▶ Task goal:
Could the lines from the one with "reloj de arena/negro" through the end of the listing be restated exactly, with nothing else included?

▶ Provided material:
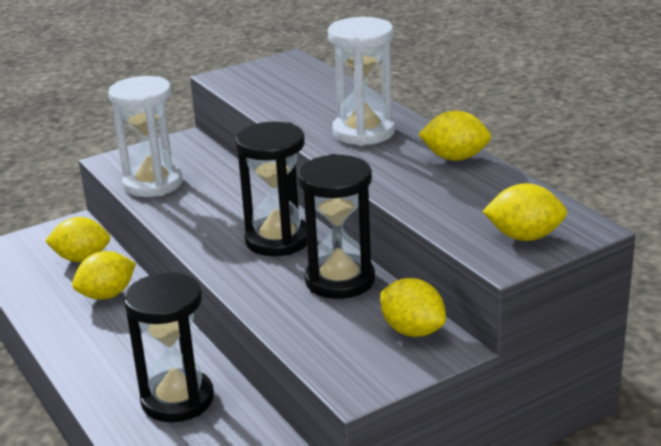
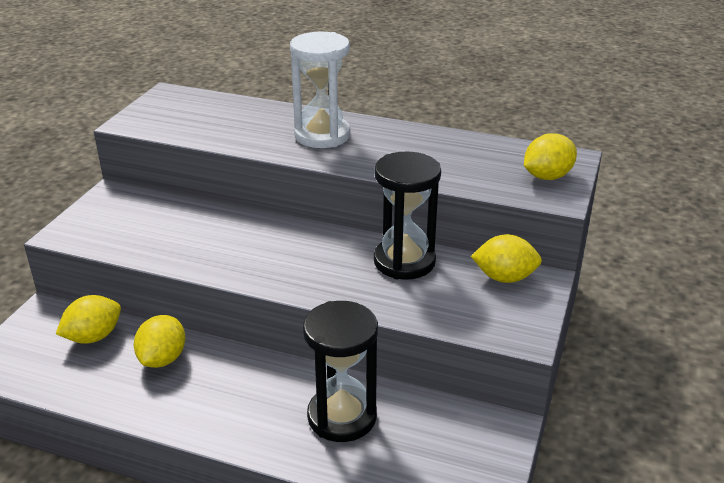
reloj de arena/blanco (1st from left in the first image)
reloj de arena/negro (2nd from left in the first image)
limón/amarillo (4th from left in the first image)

▶ Expected answer:
reloj de arena/negro (2nd from left in the first image)
limón/amarillo (4th from left in the first image)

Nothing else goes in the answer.